→ **EXCERPTED RECORDS**
----------------------------------------

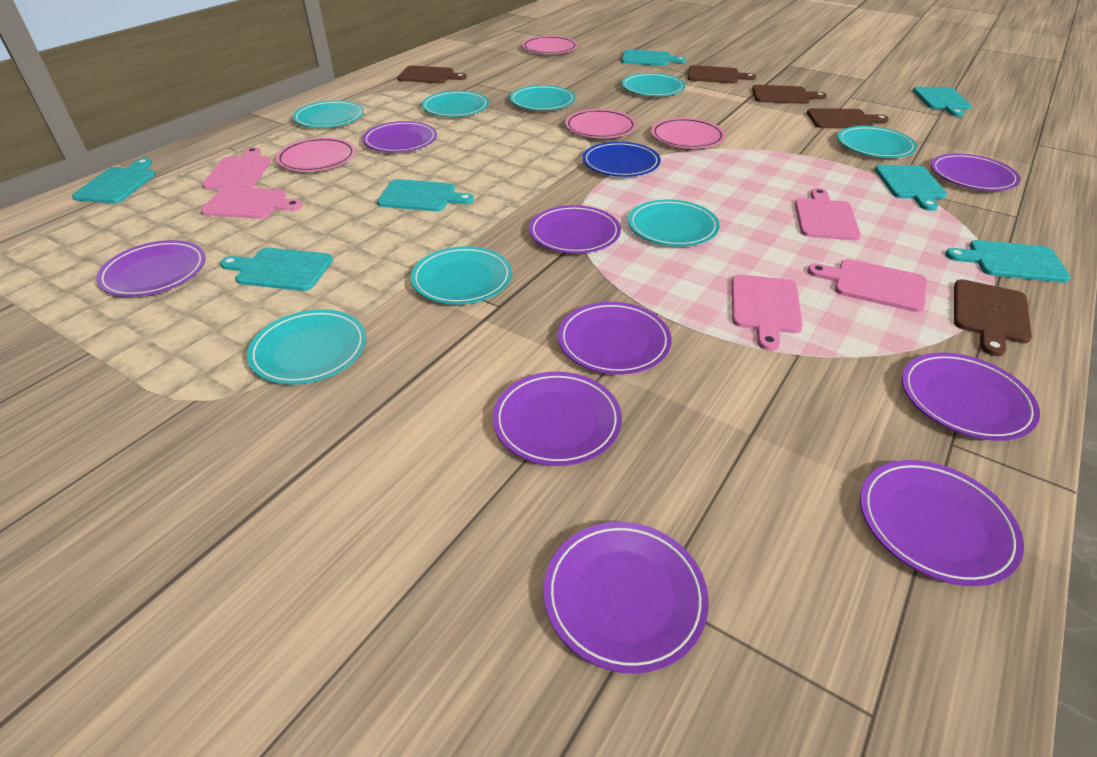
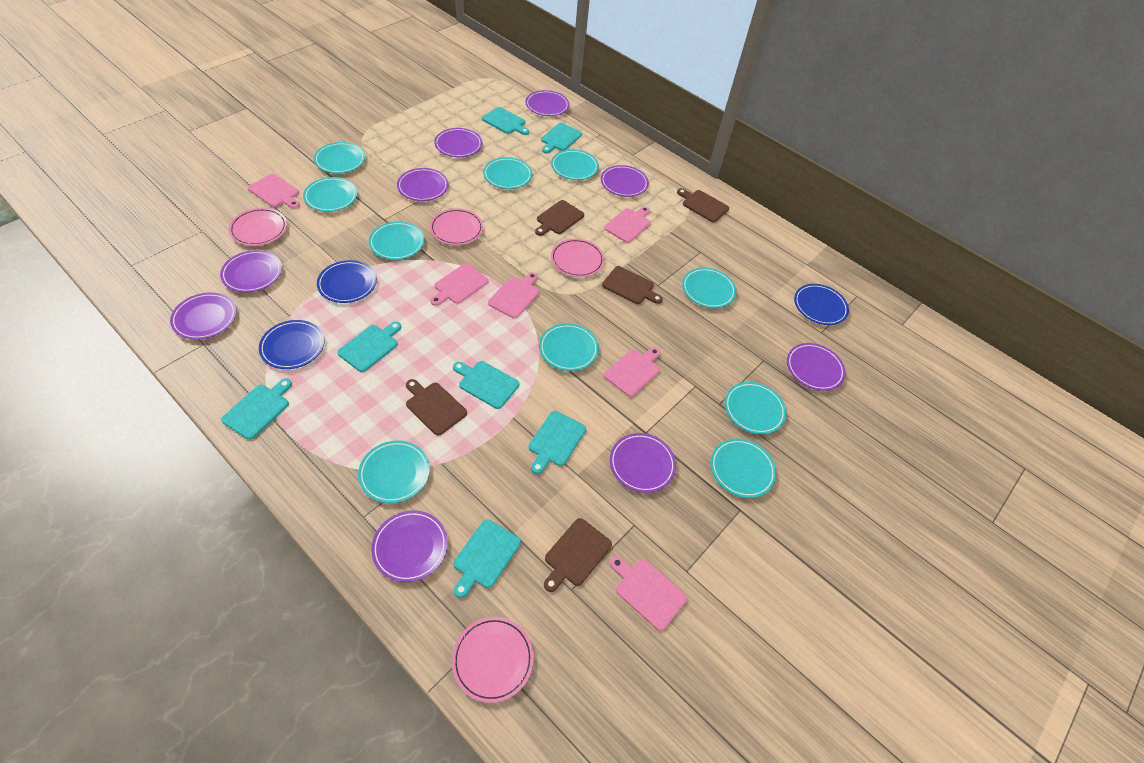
blue plate: 1 -> 3
pink cutting board: 5 -> 6
turquoise plate: 8 -> 10

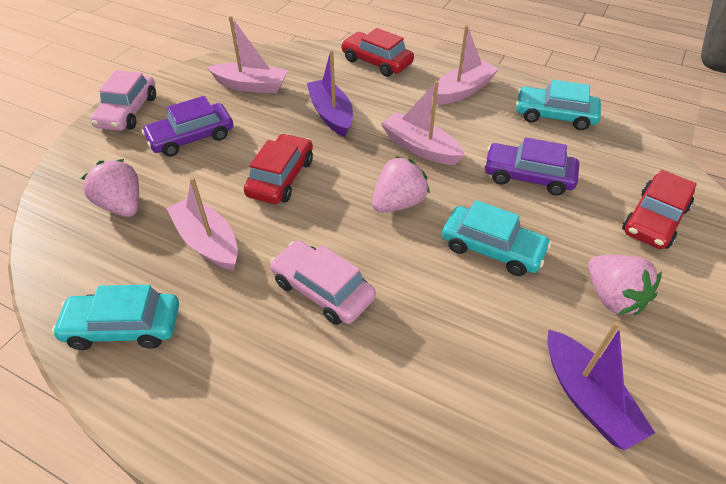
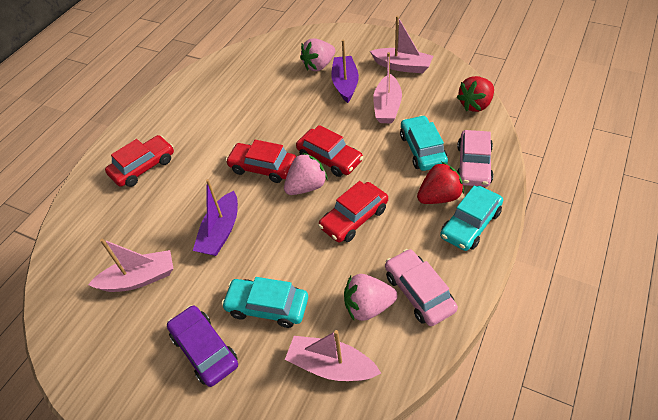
purple car: 2 -> 1
red car: 3 -> 4
red strawberry: 0 -> 2

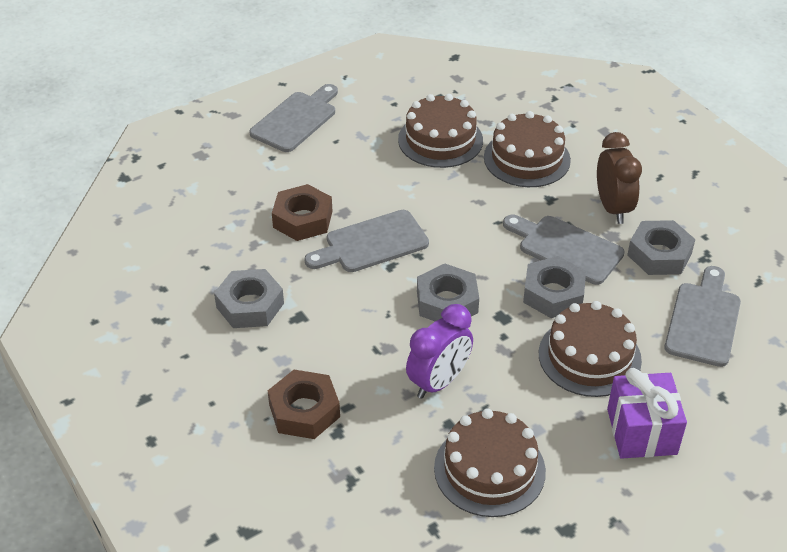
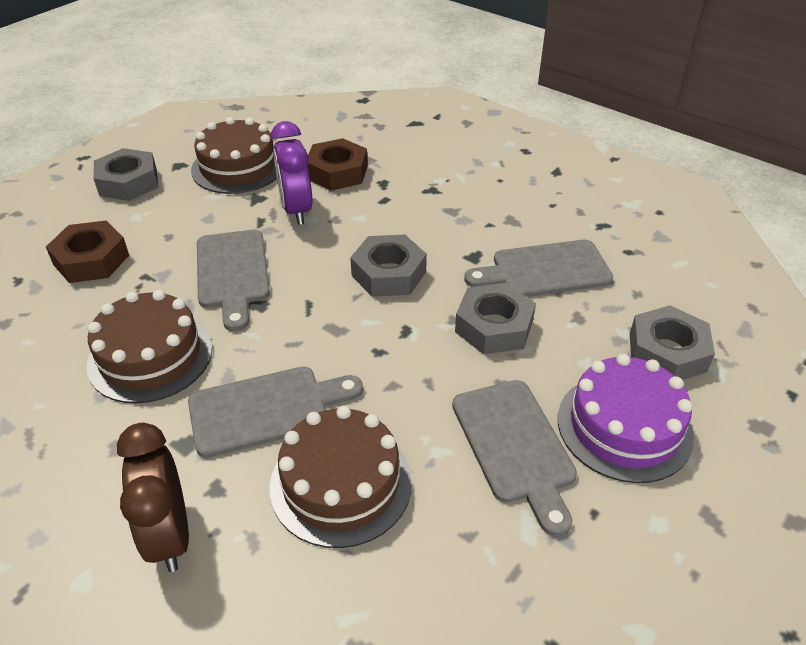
brown cake: 4 -> 3
purple cake: 0 -> 1
purple gift: 1 -> 0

----------------------------------------

→ **TASK DIRECTIONS**
The expected answer is each line of the records above that includes the string "purple".

→ **WRITTEN ANSWER**
purple car: 2 -> 1
purple cake: 0 -> 1
purple gift: 1 -> 0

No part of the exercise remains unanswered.